EXERCISE PROMPT — Whenever a line in the material below includes "star", copy that line.

= = = =

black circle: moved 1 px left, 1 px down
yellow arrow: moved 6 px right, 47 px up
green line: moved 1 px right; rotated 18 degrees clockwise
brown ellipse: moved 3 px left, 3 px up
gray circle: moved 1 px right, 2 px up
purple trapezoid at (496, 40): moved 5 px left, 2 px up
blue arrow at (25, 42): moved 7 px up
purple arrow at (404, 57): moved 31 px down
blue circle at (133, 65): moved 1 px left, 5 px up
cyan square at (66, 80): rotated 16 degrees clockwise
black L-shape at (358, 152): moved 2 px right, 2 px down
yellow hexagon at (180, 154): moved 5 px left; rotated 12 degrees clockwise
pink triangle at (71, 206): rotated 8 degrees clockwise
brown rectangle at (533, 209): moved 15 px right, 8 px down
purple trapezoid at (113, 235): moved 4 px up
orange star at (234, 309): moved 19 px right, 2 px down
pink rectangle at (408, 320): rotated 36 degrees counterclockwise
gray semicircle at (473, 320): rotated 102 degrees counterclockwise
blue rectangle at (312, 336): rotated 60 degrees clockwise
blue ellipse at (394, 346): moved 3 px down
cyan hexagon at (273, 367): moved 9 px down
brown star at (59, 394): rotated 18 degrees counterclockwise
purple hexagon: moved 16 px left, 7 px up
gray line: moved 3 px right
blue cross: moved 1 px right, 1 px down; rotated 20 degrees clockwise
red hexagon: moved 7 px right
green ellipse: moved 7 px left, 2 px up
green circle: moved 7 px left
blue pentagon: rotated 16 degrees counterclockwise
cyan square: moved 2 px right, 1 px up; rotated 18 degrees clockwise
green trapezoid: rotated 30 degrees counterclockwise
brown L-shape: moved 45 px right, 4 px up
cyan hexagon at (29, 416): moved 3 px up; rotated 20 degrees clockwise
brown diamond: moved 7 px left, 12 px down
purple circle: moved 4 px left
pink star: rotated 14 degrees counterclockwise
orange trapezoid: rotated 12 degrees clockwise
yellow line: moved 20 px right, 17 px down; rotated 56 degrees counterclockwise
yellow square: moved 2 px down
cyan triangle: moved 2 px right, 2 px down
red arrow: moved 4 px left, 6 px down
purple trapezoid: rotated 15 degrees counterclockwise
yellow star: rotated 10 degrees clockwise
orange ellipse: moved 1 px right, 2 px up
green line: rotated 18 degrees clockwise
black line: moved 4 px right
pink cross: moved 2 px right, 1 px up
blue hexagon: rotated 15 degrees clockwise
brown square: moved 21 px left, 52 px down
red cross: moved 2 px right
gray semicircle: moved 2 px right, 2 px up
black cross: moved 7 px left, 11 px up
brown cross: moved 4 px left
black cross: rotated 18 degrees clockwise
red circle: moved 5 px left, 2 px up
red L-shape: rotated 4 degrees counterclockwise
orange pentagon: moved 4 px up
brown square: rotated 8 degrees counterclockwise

= = = =

ANSWER BELOW —
orange star at (234, 309): moved 19 px right, 2 px down
brown star at (59, 394): rotated 18 degrees counterclockwise
pink star: rotated 14 degrees counterclockwise
yellow star: rotated 10 degrees clockwise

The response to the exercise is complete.